▶ DESCRIPTION OF THE TASK: Echo every line of the material below, word for word, but leave out the pictures.

▶ EXTRACTED DATA:
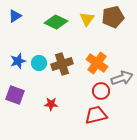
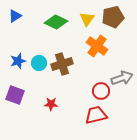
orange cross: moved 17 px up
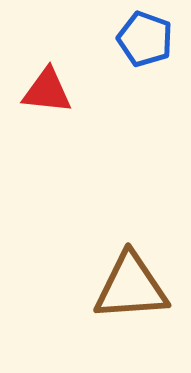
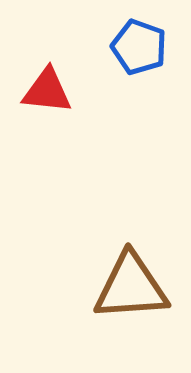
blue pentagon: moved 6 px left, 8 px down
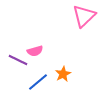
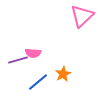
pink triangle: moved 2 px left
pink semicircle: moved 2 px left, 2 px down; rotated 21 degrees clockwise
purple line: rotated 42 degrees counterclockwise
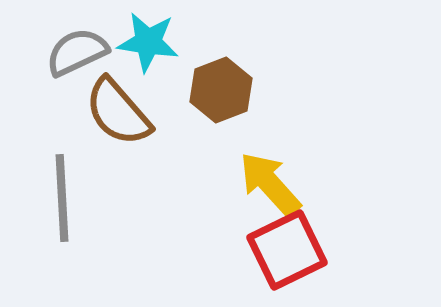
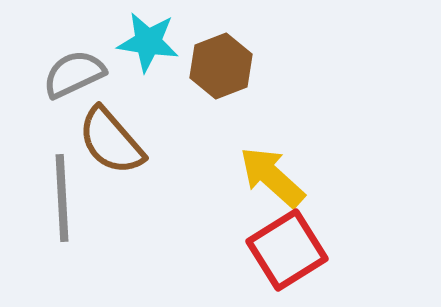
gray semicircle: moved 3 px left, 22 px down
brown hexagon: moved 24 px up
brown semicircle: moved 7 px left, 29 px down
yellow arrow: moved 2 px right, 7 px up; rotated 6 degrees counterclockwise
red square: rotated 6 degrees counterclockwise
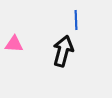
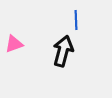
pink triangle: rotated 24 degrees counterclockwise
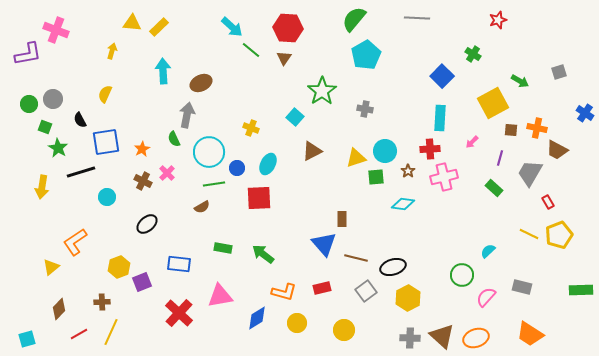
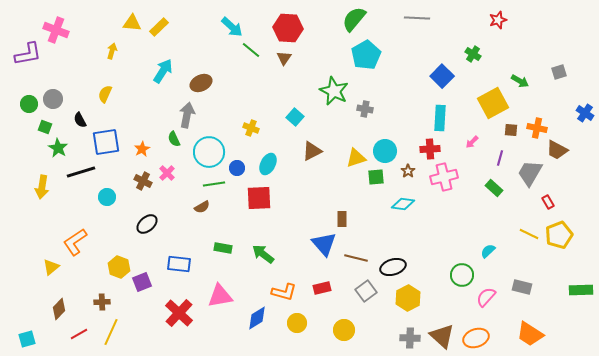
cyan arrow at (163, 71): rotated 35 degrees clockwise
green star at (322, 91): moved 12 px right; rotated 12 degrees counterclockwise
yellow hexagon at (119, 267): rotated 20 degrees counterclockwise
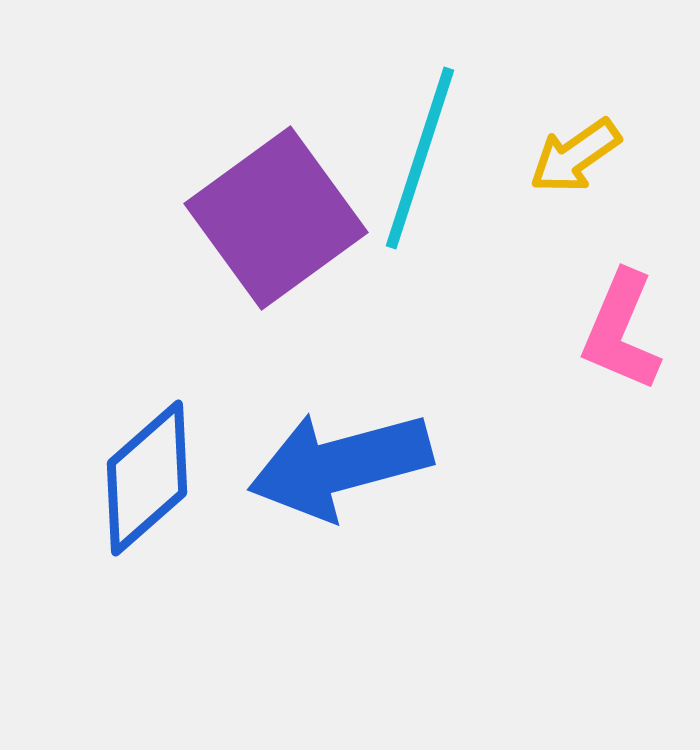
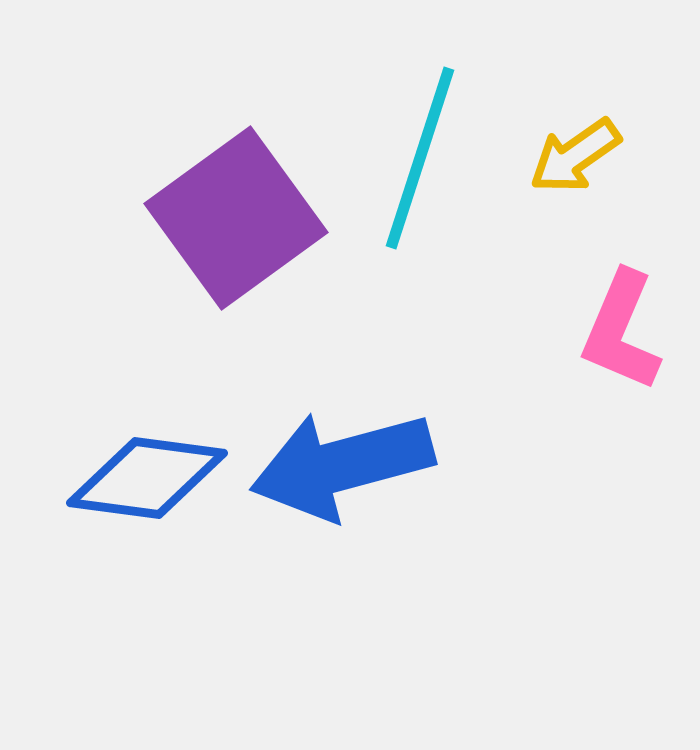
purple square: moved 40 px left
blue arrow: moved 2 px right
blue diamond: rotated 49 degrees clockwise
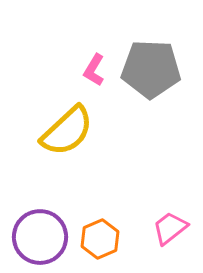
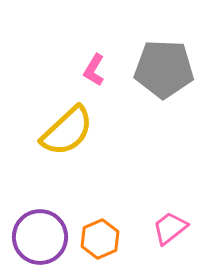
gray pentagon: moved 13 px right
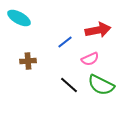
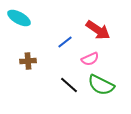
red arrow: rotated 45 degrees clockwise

▶ RESULT FOR THIS TASK:
orange cross: moved 17 px up
blue pentagon: moved 6 px left, 8 px down
pink triangle: moved 2 px left
pink semicircle: moved 2 px left, 2 px down; rotated 21 degrees clockwise
purple line: rotated 42 degrees counterclockwise
gray semicircle: moved 3 px left, 22 px down
brown hexagon: moved 24 px up
brown semicircle: moved 7 px left, 29 px down
yellow arrow: moved 2 px right, 7 px up; rotated 6 degrees counterclockwise
red square: rotated 6 degrees counterclockwise
pink triangle: rotated 24 degrees counterclockwise
cyan arrow at (163, 71): rotated 35 degrees clockwise
green star at (322, 91): moved 12 px right; rotated 12 degrees counterclockwise
yellow hexagon at (119, 267): rotated 20 degrees counterclockwise
purple square: moved 40 px left
blue arrow: moved 2 px right
blue diamond: rotated 49 degrees clockwise
gray pentagon: moved 13 px right
red arrow: rotated 45 degrees clockwise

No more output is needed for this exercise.